[DATA FOR THE TASK Boundary: Start]

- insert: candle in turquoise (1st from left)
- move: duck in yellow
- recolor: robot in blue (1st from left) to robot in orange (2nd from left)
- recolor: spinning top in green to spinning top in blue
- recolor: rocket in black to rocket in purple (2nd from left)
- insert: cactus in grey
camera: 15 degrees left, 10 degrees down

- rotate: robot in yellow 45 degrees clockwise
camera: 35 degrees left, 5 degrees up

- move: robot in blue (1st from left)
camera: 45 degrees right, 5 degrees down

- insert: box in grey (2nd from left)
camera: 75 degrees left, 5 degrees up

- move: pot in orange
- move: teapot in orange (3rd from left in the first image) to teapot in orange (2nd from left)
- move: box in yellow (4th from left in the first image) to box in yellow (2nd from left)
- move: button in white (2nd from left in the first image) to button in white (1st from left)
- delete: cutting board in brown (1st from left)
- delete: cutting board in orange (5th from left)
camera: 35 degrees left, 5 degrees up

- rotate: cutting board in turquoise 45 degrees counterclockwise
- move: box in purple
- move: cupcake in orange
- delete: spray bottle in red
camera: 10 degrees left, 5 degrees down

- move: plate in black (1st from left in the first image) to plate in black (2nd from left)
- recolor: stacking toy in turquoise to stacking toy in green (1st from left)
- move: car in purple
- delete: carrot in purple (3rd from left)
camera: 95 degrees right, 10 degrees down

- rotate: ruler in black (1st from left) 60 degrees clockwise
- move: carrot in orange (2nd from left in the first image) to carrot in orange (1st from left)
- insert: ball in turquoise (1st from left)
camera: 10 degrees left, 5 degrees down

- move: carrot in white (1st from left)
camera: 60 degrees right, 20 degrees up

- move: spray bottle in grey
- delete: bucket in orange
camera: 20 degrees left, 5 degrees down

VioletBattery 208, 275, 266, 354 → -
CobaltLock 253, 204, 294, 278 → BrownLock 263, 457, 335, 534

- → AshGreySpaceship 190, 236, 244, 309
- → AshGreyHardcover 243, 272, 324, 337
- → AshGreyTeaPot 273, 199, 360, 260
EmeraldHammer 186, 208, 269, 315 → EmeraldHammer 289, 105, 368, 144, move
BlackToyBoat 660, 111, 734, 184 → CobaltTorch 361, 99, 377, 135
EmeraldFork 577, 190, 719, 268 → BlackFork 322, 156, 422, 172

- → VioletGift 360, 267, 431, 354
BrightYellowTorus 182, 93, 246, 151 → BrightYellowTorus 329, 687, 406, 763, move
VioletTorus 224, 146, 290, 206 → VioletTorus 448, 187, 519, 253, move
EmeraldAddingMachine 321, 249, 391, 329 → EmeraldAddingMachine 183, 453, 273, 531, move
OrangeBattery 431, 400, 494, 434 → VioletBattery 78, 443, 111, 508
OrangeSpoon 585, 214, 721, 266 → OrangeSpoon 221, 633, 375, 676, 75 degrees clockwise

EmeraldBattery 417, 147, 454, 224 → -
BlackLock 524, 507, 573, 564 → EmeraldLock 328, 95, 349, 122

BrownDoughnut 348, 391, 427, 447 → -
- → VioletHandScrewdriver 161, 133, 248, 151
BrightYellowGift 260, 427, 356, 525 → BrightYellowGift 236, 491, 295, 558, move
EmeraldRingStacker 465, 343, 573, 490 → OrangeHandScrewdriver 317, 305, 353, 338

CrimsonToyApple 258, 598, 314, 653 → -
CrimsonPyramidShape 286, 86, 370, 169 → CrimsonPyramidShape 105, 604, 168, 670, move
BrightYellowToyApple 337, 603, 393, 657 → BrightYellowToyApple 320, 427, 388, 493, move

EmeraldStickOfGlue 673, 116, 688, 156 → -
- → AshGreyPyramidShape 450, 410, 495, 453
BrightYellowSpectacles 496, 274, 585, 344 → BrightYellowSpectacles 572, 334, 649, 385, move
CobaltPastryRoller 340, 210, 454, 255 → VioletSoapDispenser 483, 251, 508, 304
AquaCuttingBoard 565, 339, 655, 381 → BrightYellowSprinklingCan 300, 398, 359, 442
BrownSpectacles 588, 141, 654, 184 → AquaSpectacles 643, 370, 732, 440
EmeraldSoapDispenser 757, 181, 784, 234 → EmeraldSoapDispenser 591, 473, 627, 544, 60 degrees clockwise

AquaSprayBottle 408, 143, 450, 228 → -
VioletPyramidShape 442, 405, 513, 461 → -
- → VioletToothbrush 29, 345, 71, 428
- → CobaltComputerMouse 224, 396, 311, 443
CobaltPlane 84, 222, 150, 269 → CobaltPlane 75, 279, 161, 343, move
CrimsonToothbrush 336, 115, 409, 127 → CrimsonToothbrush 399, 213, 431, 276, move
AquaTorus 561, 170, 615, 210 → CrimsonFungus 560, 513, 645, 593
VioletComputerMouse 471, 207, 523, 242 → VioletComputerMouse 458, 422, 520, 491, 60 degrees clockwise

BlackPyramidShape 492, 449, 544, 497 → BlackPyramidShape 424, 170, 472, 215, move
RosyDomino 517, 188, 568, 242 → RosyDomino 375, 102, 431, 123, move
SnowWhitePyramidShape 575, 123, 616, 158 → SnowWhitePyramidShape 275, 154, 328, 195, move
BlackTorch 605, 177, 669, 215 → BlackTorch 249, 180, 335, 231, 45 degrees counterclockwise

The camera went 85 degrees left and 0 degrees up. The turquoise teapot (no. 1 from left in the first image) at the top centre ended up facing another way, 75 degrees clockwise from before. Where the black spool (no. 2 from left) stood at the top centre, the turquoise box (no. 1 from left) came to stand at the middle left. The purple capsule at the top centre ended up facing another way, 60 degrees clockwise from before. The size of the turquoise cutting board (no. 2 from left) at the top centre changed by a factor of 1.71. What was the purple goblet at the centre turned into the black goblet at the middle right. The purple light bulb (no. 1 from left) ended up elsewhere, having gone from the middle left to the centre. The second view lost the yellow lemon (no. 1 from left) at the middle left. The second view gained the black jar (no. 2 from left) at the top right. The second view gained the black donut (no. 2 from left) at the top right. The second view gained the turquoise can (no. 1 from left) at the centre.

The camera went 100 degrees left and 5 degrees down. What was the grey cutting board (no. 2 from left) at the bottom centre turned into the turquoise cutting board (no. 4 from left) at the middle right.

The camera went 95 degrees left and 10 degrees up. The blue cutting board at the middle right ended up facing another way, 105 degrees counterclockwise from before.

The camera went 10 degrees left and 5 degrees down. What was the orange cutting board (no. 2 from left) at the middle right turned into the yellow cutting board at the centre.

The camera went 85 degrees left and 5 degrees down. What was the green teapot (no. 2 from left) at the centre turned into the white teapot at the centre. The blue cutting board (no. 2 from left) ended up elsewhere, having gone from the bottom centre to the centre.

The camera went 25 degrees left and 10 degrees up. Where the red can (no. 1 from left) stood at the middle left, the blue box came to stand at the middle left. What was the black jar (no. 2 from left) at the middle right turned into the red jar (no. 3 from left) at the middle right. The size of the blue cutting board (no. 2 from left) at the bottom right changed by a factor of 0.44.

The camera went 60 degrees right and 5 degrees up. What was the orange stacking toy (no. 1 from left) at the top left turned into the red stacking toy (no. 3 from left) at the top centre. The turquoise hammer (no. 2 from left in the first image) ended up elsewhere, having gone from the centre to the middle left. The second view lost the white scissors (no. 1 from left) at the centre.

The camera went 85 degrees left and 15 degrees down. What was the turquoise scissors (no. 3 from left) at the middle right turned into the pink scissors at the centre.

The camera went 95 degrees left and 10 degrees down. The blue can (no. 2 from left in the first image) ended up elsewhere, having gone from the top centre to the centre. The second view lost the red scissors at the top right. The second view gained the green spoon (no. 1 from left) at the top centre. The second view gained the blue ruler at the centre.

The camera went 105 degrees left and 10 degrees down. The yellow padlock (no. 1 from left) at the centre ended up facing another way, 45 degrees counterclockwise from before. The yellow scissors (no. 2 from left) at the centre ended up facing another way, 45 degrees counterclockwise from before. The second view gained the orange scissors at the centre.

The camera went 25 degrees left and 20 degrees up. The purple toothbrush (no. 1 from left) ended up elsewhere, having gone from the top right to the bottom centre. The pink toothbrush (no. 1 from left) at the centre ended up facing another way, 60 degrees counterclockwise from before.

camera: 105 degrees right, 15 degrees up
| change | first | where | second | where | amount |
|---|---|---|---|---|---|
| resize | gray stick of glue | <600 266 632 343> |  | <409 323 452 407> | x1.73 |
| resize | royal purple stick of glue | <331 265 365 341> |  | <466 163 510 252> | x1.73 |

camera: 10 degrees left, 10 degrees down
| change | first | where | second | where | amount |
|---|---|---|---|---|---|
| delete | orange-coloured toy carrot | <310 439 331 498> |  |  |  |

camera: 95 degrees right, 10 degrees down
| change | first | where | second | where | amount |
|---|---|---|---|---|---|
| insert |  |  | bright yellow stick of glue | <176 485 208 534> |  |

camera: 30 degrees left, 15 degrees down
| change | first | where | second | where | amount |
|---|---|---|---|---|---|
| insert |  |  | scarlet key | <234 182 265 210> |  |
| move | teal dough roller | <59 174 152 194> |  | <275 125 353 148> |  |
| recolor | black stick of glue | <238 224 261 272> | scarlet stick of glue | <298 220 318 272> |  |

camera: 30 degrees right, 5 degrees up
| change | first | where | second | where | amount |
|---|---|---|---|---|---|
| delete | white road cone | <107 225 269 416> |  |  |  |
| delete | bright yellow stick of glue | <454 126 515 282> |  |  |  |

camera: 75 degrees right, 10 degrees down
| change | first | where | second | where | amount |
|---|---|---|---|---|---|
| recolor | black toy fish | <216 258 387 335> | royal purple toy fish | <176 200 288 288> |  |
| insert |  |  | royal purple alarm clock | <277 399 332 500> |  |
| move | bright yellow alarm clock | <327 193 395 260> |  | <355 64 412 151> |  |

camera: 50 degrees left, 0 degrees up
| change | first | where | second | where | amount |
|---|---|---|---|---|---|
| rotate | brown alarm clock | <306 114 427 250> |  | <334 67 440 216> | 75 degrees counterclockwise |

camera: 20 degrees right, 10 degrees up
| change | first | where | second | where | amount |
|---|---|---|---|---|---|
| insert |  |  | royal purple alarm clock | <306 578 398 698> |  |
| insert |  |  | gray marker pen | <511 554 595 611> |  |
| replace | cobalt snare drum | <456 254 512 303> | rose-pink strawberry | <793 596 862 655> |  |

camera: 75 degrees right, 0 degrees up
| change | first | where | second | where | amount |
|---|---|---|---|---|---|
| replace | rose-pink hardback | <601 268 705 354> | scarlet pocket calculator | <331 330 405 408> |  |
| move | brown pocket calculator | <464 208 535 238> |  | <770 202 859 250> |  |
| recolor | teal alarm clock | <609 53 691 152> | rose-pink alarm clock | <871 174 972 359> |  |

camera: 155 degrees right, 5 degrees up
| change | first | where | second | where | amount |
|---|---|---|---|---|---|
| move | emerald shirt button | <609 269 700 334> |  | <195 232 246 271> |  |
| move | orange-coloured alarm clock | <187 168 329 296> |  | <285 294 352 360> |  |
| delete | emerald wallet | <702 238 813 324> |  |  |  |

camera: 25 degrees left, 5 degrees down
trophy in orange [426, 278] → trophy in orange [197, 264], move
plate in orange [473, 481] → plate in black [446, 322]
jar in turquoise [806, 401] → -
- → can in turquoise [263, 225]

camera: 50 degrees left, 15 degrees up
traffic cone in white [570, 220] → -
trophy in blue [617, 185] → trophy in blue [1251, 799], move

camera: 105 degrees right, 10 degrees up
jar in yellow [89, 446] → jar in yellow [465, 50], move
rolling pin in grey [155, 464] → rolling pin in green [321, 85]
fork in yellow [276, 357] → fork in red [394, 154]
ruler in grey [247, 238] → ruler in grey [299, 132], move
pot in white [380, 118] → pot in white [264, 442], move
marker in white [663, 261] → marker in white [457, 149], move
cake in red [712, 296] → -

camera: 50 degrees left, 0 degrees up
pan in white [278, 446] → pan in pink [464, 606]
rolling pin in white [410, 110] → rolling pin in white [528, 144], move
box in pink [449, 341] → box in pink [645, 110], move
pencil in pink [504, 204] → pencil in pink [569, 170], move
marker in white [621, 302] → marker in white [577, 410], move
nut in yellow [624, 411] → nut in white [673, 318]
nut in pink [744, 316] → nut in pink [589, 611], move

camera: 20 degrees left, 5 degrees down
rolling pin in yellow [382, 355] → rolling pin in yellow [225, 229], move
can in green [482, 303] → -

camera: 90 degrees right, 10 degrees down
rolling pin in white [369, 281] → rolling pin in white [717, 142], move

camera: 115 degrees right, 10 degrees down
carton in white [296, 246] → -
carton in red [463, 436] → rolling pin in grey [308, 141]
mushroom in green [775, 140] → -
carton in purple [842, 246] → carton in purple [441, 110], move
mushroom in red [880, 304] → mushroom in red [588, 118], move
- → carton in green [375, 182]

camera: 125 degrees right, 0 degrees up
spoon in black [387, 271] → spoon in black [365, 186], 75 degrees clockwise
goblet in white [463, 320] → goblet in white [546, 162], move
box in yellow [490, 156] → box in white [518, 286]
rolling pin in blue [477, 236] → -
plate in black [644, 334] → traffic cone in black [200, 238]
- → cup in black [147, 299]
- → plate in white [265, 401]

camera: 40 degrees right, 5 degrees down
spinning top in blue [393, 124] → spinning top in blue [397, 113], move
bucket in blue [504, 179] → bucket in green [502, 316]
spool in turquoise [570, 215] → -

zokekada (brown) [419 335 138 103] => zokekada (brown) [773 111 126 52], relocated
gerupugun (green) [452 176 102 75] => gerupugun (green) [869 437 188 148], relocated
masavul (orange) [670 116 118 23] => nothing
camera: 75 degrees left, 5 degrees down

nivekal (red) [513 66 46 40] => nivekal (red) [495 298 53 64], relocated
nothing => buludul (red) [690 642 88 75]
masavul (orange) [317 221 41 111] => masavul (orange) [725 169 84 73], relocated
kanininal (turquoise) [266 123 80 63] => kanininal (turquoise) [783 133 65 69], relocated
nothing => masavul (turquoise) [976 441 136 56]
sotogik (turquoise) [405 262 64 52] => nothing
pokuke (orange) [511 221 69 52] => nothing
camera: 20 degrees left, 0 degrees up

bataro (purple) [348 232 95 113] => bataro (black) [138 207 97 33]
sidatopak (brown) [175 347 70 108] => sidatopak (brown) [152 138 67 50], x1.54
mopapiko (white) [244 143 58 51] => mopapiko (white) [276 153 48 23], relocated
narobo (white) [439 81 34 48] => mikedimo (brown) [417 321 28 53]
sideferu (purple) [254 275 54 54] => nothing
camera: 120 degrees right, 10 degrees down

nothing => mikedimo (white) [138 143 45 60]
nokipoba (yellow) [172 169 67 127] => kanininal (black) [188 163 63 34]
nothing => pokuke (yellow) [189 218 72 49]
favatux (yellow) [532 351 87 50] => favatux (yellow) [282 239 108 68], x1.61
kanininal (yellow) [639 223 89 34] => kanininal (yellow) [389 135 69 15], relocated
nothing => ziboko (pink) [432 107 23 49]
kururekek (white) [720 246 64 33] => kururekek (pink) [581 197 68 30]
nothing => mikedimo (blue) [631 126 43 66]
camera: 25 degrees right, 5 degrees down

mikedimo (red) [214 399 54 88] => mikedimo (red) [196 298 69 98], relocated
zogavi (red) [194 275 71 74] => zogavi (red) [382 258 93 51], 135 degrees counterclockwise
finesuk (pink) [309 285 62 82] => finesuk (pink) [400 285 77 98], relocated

[DATA FOR THE TASK Boundary: End]

» PROBLEM REQUIREMENTS
Please restate only the opening stretch of the records above: every line from the first through the one containing "- insert: cactus in grey", exactly as written.

» EXERCISE RESPONSE
- insert: candle in turquoise (1st from left)
- move: duck in yellow
- recolor: robot in blue (1st from left) to robot in orange (2nd from left)
- recolor: spinning top in green to spinning top in blue
- recolor: rocket in black to rocket in purple (2nd from left)
- insert: cactus in grey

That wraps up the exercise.